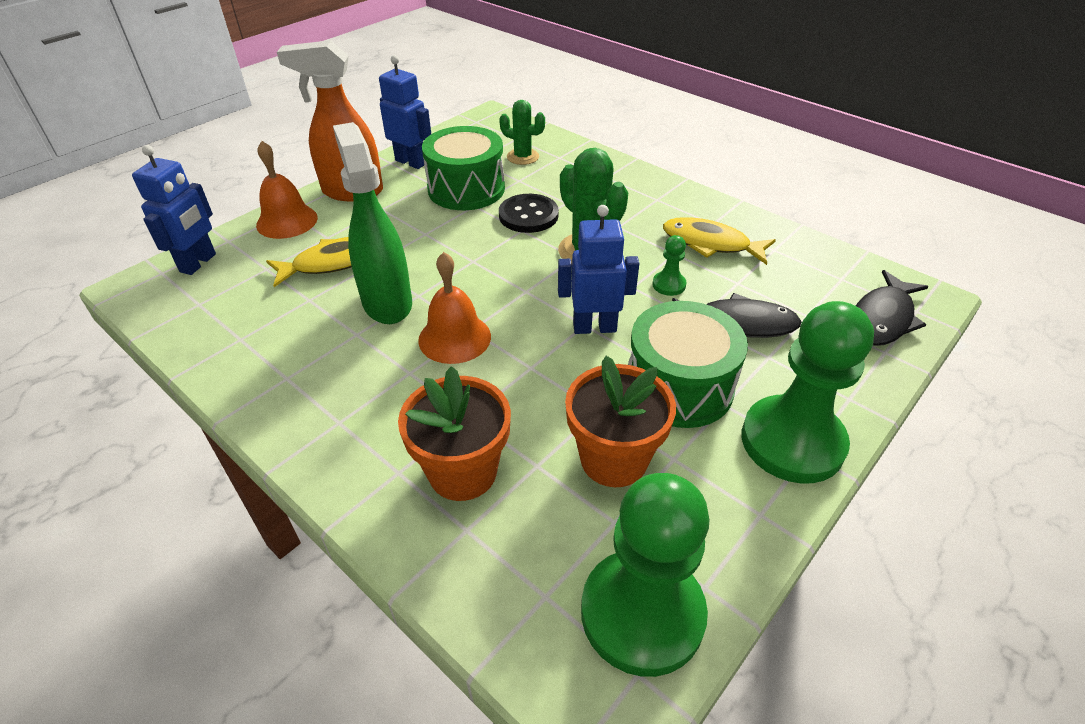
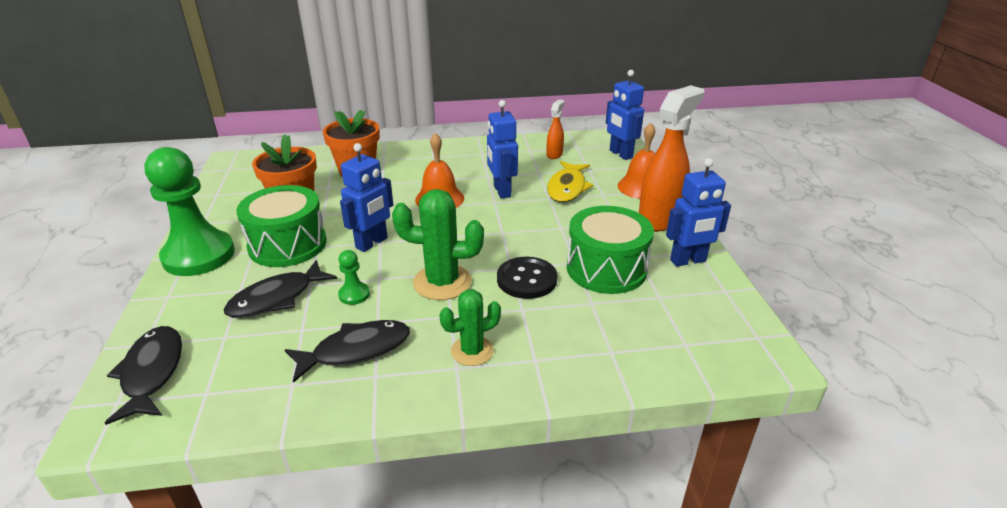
camera: 130 degrees right, 10 degrees down
(239, 311) = (554, 154): none -> orange spray bottle
(387, 302) = (501, 191): green spray bottle -> blue robot
(523, 157) = (636, 327): green cactus -> green cactus (472, 351)
(642, 613) = (238, 178): green pawn -> none
(710, 244) = (356, 350): yellow fish -> black fish

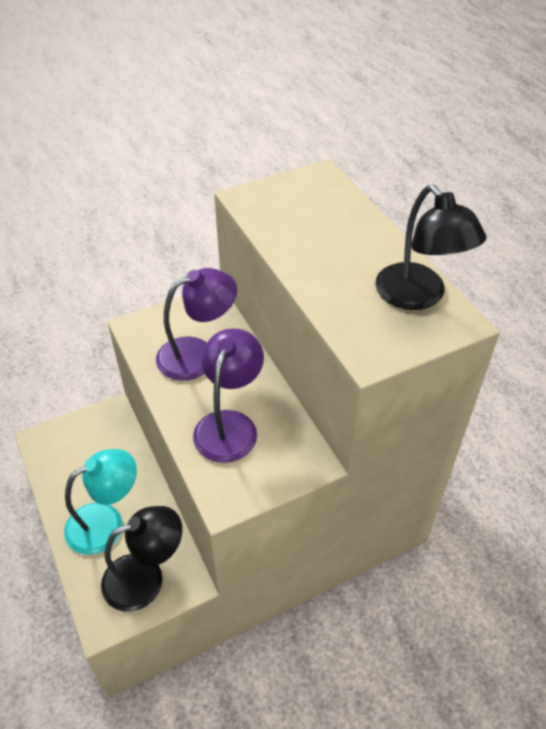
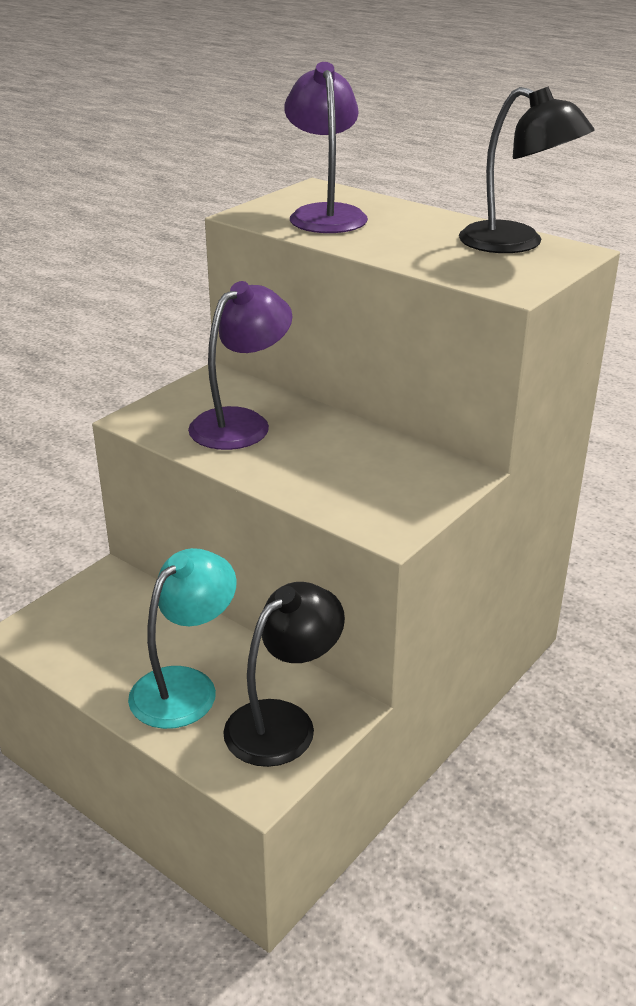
camera: 25 degrees left, 15 degrees down
(229, 425) = (336, 469): purple lamp -> purple lamp (325, 214)

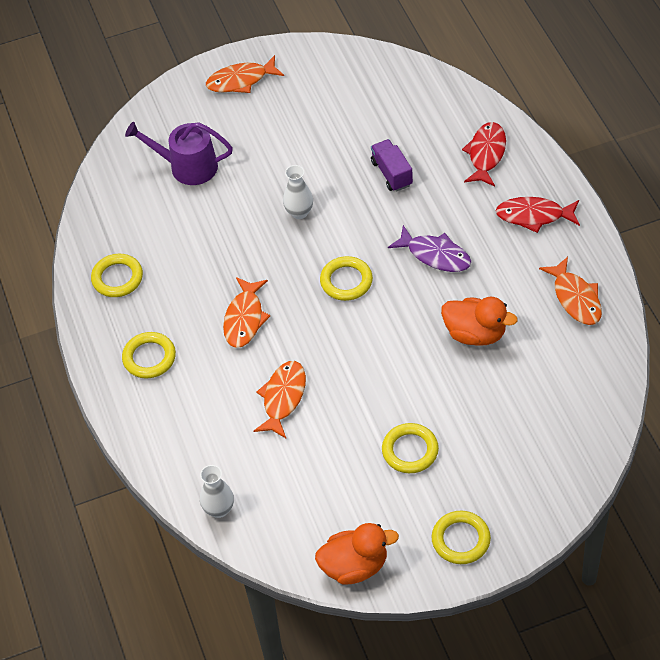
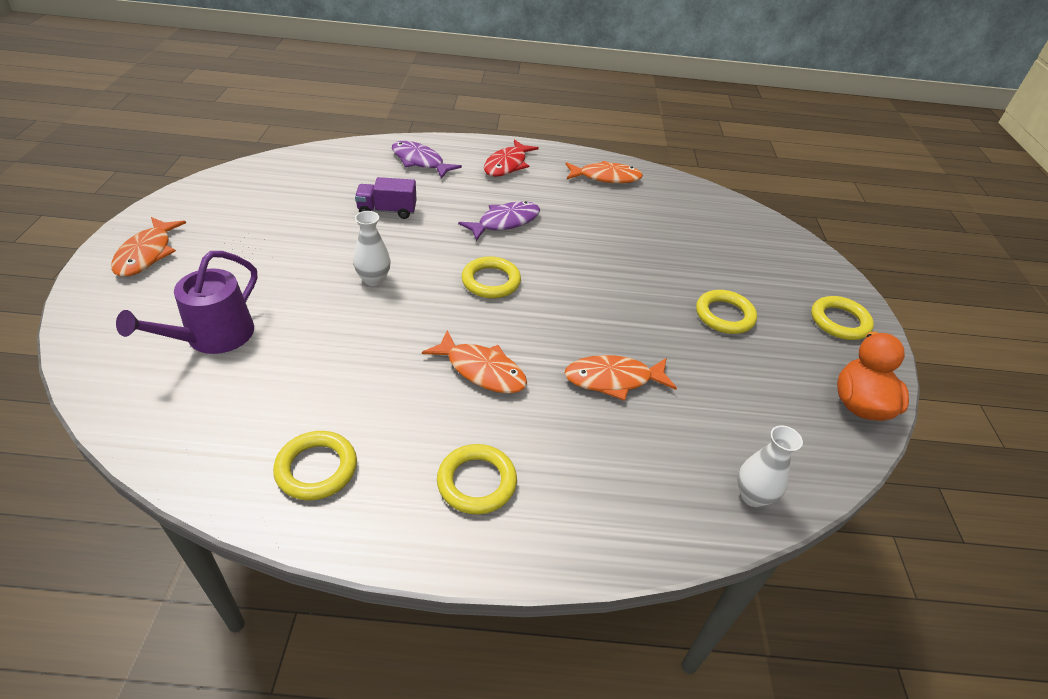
camera: 75 degrees left, 10 degrees down
(283, 398) = (613, 379): orange fish -> orange fish turned 45 degrees counterclockwise
(475, 334) = (609, 233): orange duck -> none
(486, 154) = (420, 161): red fish -> purple fish

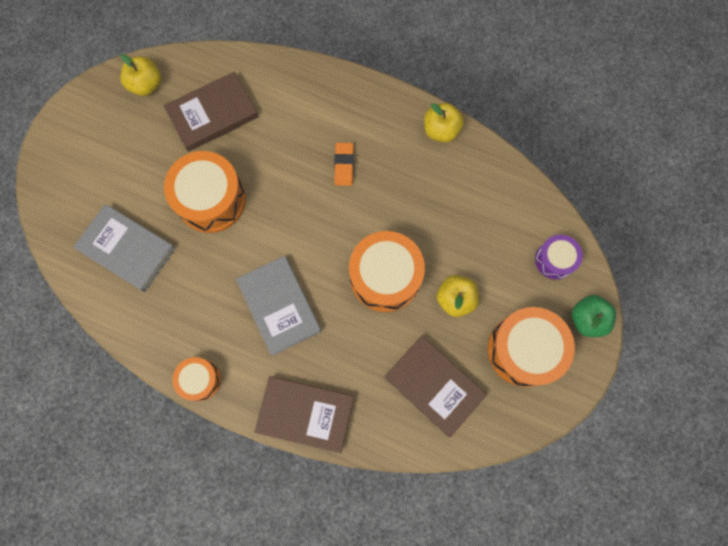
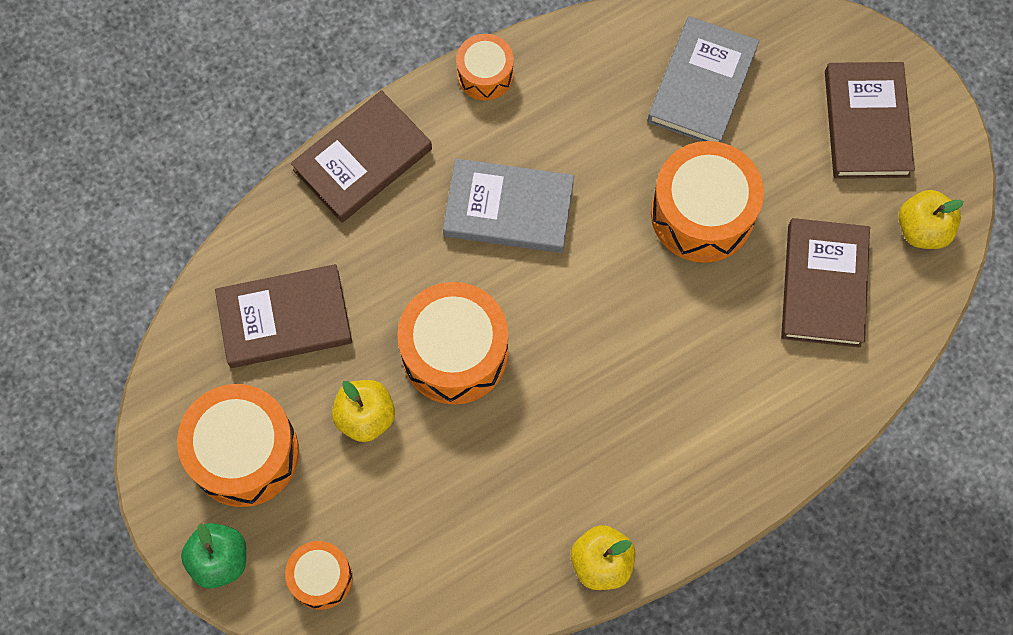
camera: 125 degrees right, 5 degrees down
(97, 147) = (867, 123): none -> brown book
(127, 249) = (702, 85): grey book -> grey book turned 45 degrees counterclockwise
(344, 165) = (638, 401): orange eraser -> none
(554, 260) = (321, 578): purple drum -> orange drum

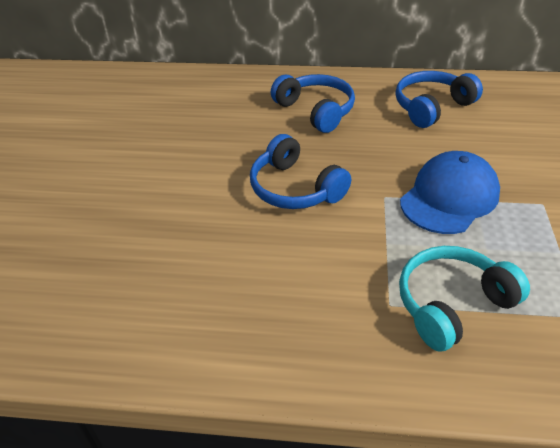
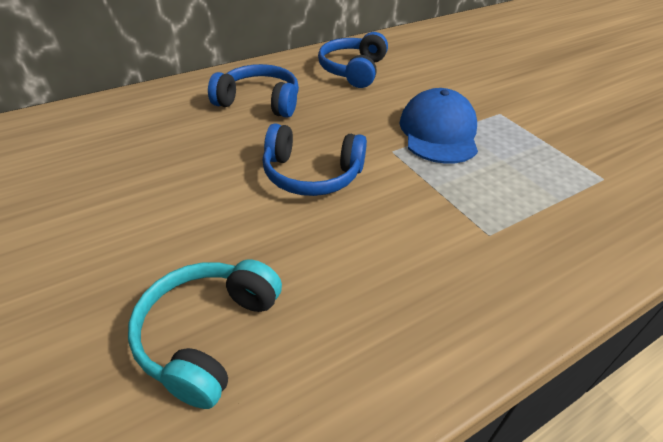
camera: 40 degrees left, 0 degrees up
(452, 304) = (528, 211): turquoise headphones -> turquoise headphones (208, 335)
+--
• _THE PROBLEM_
Give back the records above exactly. Pictures stay out.

• _OUTPUT OF THE EXERCISE_
camera: 130 degrees right, 10 degrees down
(239, 311) = (554, 154): none -> orange spray bottle
(387, 302) = (501, 191): green spray bottle -> blue robot
(523, 157) = (636, 327): green cactus -> green cactus (472, 351)
(642, 613) = (238, 178): green pawn -> none
(710, 244) = (356, 350): yellow fish -> black fish

camera: 25 degrees left, 15 degrees down
(229, 425) = (336, 469): purple lamp -> purple lamp (325, 214)

camera: 75 degrees left, 10 degrees down
(283, 398) = (613, 379): orange fish -> orange fish turned 45 degrees counterclockwise
(475, 334) = (609, 233): orange duck -> none
(486, 154) = (420, 161): red fish -> purple fish

camera: 125 degrees right, 5 degrees down
(97, 147) = (867, 123): none -> brown book
(127, 249) = (702, 85): grey book -> grey book turned 45 degrees counterclockwise
(344, 165) = (638, 401): orange eraser -> none
(554, 260) = (321, 578): purple drum -> orange drum

camera: 40 degrees left, 0 degrees up
(452, 304) = (528, 211): turquoise headphones -> turquoise headphones (208, 335)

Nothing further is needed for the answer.